### THE TASK:
No pictures in the copy, please: retype all the records exactly.

### DATA SECTION:
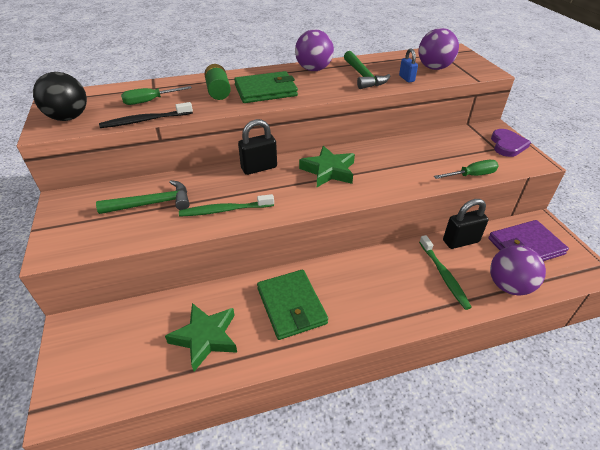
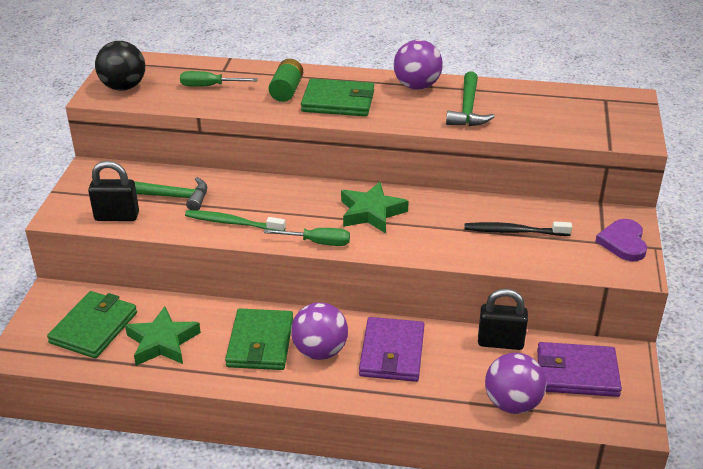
camera: 25 degrees right, 5 degrees down
black toothbrush [99,102,193,128] -> black toothbrush moved to [465,221,572,236]
black padlock [238,119,277,175] -> black padlock moved to [88,161,139,221]
blue padlock [399,49,418,82] -> none
purple ball [419,28,459,70] -> purple ball moved to [291,302,348,360]
green toothbrush [419,235,472,310] -> none
green screwdriver [434,160,499,179] -> green screwdriver moved to [264,228,350,246]
purple heart [491,129,531,157] -> purple heart turned 150 degrees clockwise [595,219,647,261]
none -> green wallet [47,291,137,359]
none -> purple wallet [359,317,424,382]

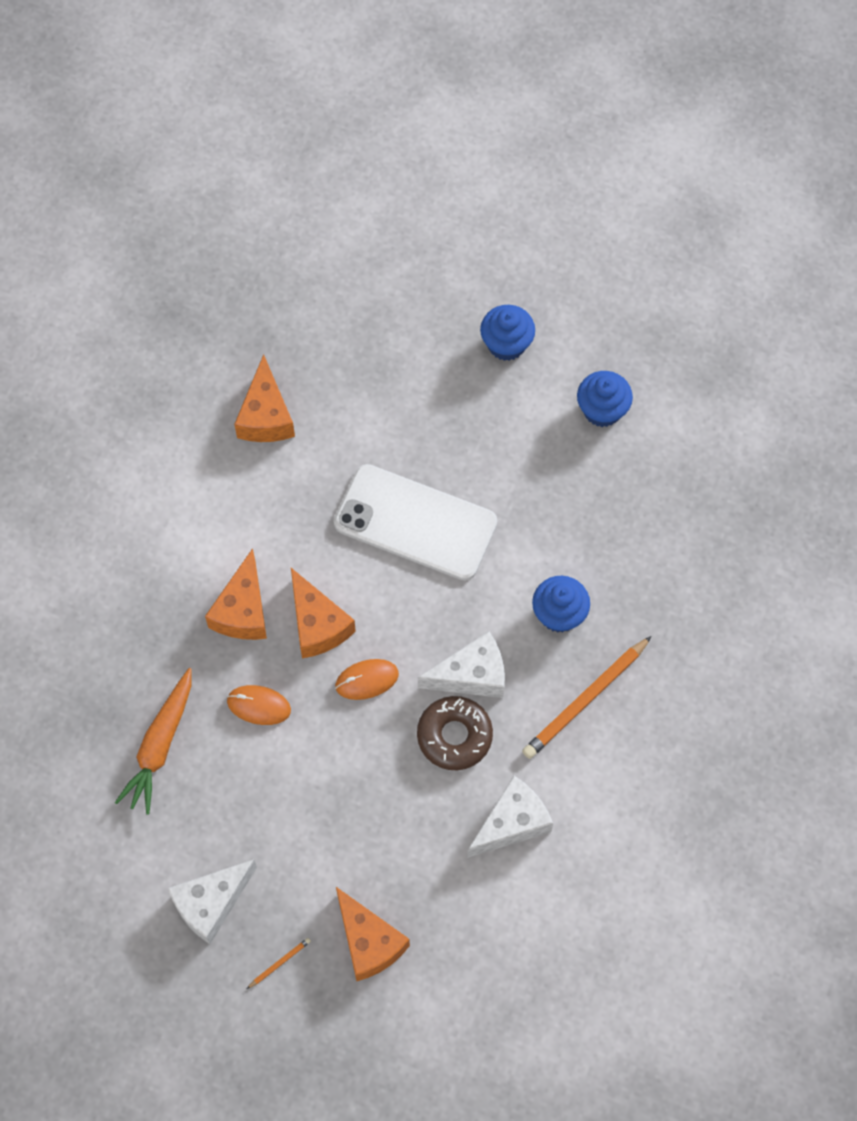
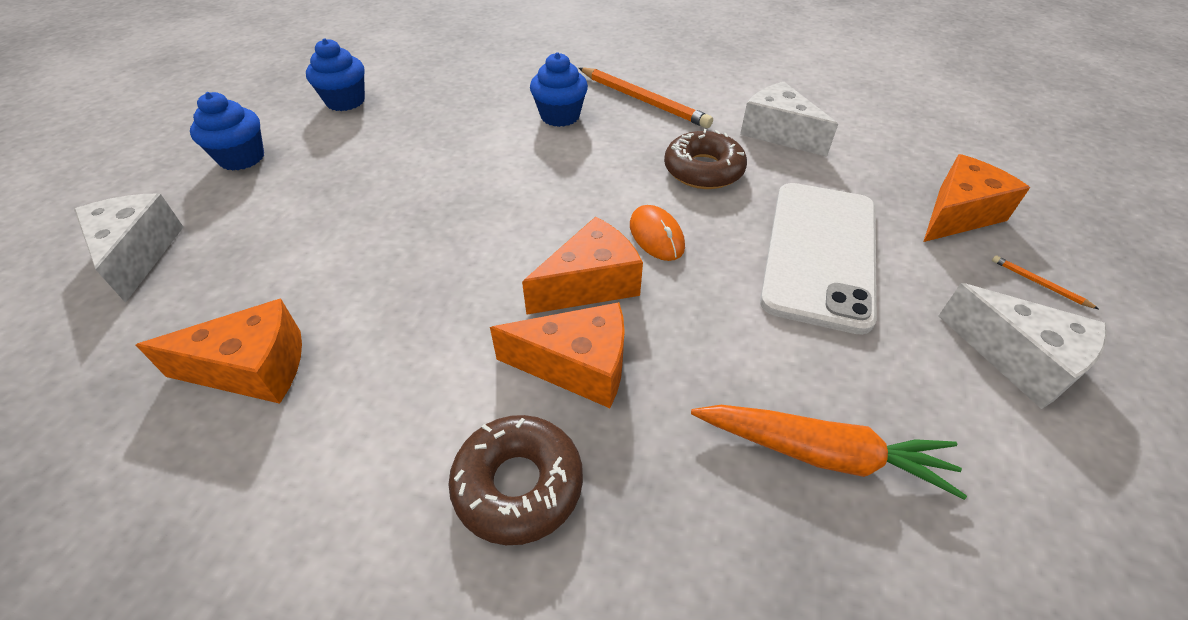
camera: 95 degrees left, 20 degrees down
orange mouse [227,685,291,725] -> none
white phone [334,464,497,580] -> white phone moved to [760,183,877,335]
white cheese [418,631,505,698] -> white cheese moved to [74,194,183,303]
none -> brown donut [448,415,583,545]

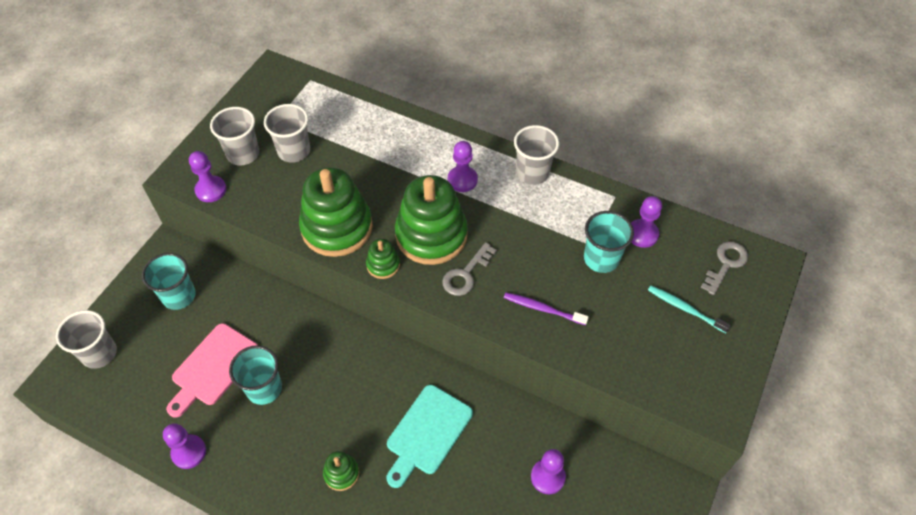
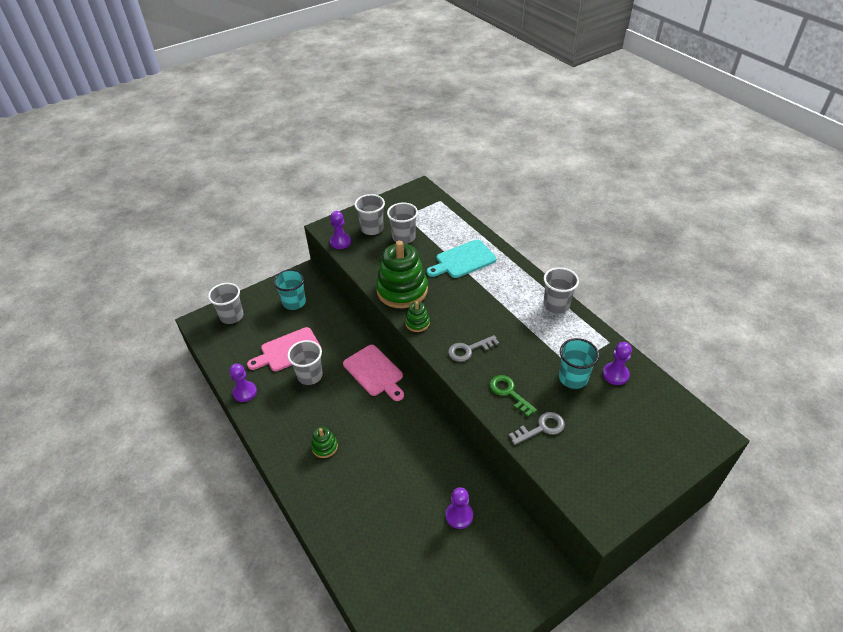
camera: 30 degrees right, 10 degrees down
turquoise cup [229,345,282,405] -> grey cup [287,340,323,385]
turquoise cutting board [387,385,473,488] -> turquoise cutting board moved to [427,239,497,278]
green stacking toy [395,175,468,265] -> none
purple pawn [448,141,478,192] -> none
purple toothbrush [504,293,589,325] -> green key [490,375,537,417]
turquoise toothbrush [648,286,731,333] -> none
grey key [701,241,748,295] -> grey key moved to [509,412,565,445]
none -> pink cutting board [343,345,404,401]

### SOLVED PROBLEM:
camera: 25 degrees right, 5 degrees down
black toothbrush [99,102,193,128] -> black toothbrush moved to [465,221,572,236]
black padlock [238,119,277,175] -> black padlock moved to [88,161,139,221]
blue padlock [399,49,418,82] -> none
purple ball [419,28,459,70] -> purple ball moved to [291,302,348,360]
green toothbrush [419,235,472,310] -> none
green screwdriver [434,160,499,179] -> green screwdriver moved to [264,228,350,246]
purple heart [491,129,531,157] -> purple heart turned 150 degrees clockwise [595,219,647,261]
none -> green wallet [47,291,137,359]
none -> purple wallet [359,317,424,382]

camera: 95 degrees left, 20 degrees down
orange mouse [227,685,291,725] -> none
white phone [334,464,497,580] -> white phone moved to [760,183,877,335]
white cheese [418,631,505,698] -> white cheese moved to [74,194,183,303]
none -> brown donut [448,415,583,545]

camera: 30 degrees right, 10 degrees down
turquoise cup [229,345,282,405] -> grey cup [287,340,323,385]
turquoise cutting board [387,385,473,488] -> turquoise cutting board moved to [427,239,497,278]
green stacking toy [395,175,468,265] -> none
purple pawn [448,141,478,192] -> none
purple toothbrush [504,293,589,325] -> green key [490,375,537,417]
turquoise toothbrush [648,286,731,333] -> none
grey key [701,241,748,295] -> grey key moved to [509,412,565,445]
none -> pink cutting board [343,345,404,401]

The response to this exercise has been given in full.